What is being asked:
In the entries below, find each line with the word "green" and pull it out.

Given entries:
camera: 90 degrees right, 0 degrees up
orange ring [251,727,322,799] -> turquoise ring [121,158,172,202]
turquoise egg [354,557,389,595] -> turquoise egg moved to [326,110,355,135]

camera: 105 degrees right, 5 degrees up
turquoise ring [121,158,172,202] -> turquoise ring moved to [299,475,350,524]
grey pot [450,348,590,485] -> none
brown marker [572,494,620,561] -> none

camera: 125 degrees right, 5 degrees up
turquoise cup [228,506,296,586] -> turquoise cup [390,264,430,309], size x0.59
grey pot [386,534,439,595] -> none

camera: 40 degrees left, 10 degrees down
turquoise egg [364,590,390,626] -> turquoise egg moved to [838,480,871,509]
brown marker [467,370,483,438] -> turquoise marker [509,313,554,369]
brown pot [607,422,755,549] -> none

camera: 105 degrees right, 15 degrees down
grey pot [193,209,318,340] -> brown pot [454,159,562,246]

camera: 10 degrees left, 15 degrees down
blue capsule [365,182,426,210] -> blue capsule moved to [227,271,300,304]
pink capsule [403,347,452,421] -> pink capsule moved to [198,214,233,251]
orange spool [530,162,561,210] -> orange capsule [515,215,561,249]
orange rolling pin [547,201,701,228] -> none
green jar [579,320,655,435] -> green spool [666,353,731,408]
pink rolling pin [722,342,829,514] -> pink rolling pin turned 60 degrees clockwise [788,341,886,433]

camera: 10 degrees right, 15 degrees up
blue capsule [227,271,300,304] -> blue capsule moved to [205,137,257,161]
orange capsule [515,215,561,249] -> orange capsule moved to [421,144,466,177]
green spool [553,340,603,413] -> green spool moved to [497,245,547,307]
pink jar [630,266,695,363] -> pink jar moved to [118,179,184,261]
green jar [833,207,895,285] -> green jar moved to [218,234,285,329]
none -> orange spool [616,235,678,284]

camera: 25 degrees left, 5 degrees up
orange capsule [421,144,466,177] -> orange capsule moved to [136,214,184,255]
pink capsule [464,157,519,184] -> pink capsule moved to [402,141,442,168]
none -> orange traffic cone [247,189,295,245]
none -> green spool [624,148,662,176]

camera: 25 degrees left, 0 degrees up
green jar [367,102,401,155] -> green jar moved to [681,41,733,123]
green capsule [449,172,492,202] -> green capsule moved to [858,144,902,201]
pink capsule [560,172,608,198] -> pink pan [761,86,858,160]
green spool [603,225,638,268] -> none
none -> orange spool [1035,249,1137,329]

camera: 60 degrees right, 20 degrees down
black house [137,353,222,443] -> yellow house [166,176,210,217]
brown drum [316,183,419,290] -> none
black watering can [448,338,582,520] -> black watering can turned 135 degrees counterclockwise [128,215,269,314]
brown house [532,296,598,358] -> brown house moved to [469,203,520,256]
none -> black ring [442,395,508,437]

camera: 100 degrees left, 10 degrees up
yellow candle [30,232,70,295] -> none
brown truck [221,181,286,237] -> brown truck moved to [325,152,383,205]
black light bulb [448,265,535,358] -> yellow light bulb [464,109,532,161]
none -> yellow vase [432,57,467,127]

Task solution:
green jar [579,320,655,435] -> green spool [666,353,731,408]
green spool [553,340,603,413] -> green spool moved to [497,245,547,307]
green jar [833,207,895,285] -> green jar moved to [218,234,285,329]
none -> green spool [624,148,662,176]
green jar [367,102,401,155] -> green jar moved to [681,41,733,123]
green capsule [449,172,492,202] -> green capsule moved to [858,144,902,201]
green spool [603,225,638,268] -> none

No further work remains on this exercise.